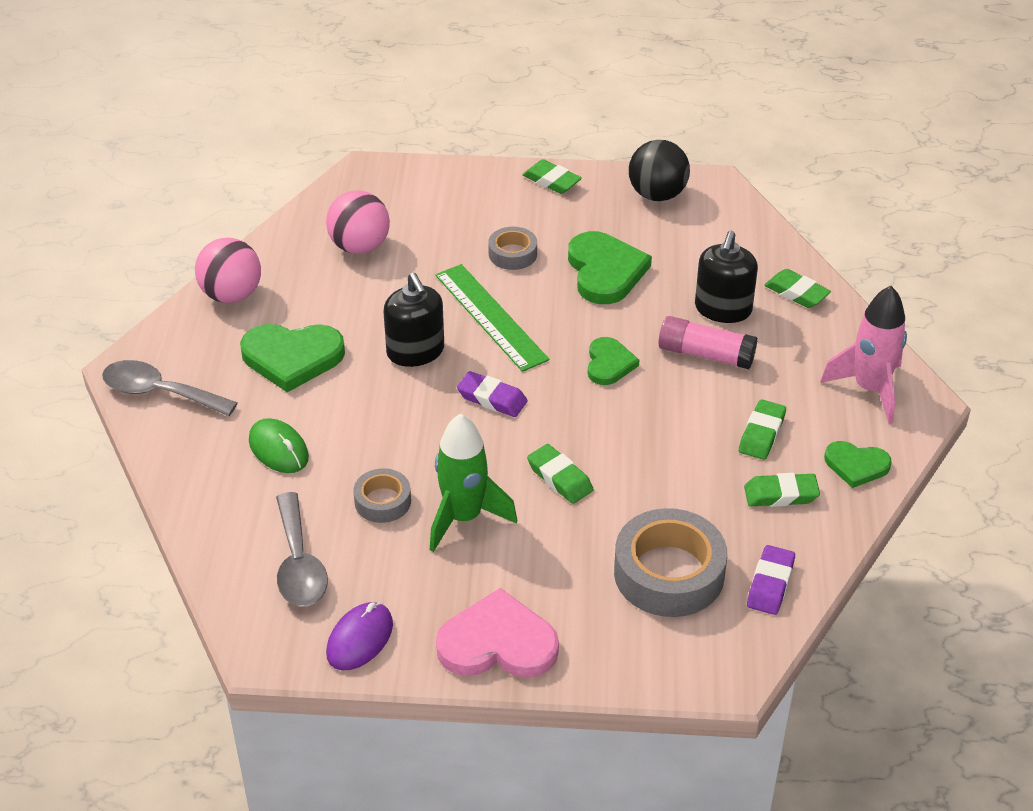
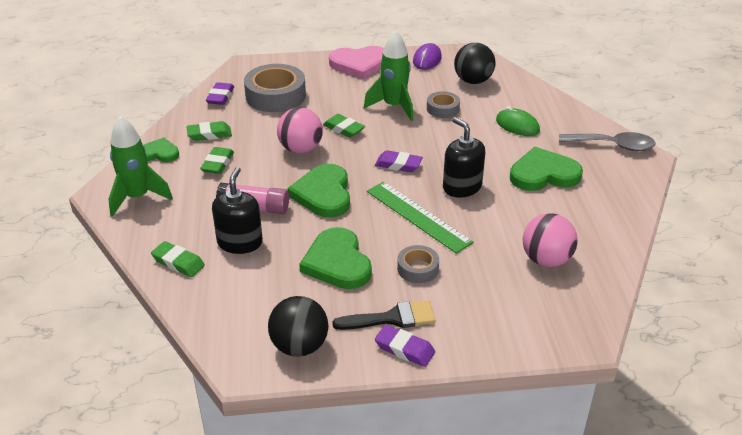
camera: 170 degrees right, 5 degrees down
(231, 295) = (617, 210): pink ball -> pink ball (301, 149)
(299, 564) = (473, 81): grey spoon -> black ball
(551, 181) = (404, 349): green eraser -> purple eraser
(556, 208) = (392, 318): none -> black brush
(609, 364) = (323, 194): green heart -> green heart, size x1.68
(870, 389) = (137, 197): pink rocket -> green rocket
--
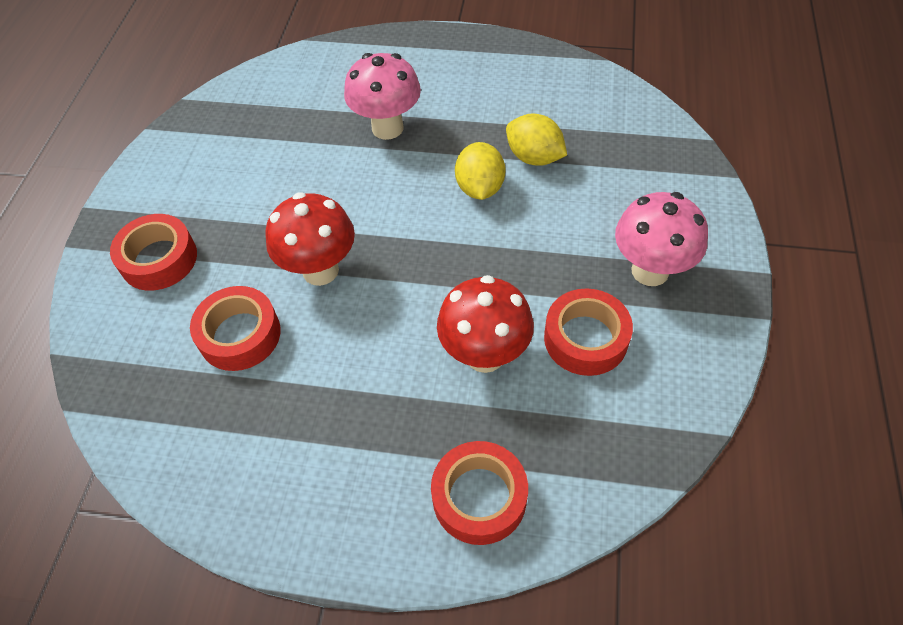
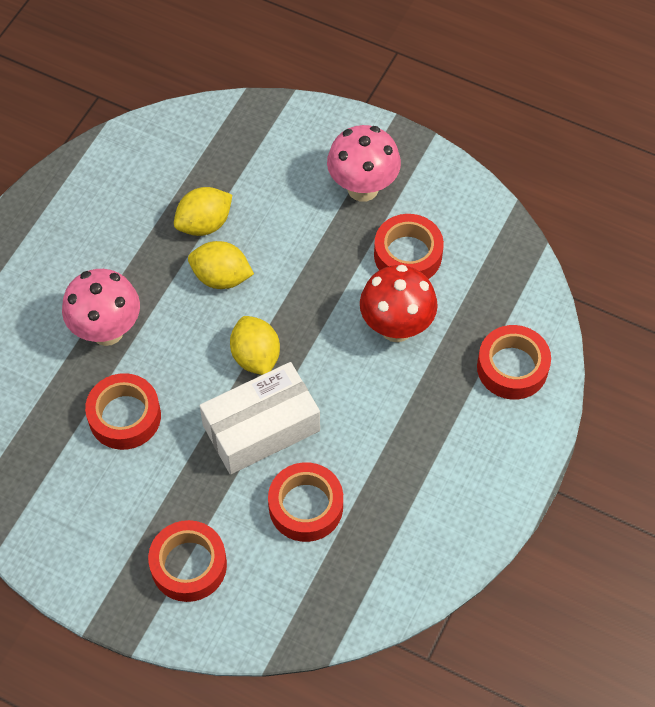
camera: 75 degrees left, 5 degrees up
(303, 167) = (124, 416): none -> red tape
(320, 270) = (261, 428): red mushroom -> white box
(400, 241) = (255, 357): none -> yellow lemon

### DIRECTIONS FOR THIS TASK
Write down exactly the span of lines above from the one containing "camera: 170 degrees right, 5 degrees down" to the one containing "(556, 208) = (392, 318): none -> black brush", both ends included.

### ANSWER BELOW
camera: 170 degrees right, 5 degrees down
(231, 295) = (617, 210): pink ball -> pink ball (301, 149)
(299, 564) = (473, 81): grey spoon -> black ball
(551, 181) = (404, 349): green eraser -> purple eraser
(556, 208) = (392, 318): none -> black brush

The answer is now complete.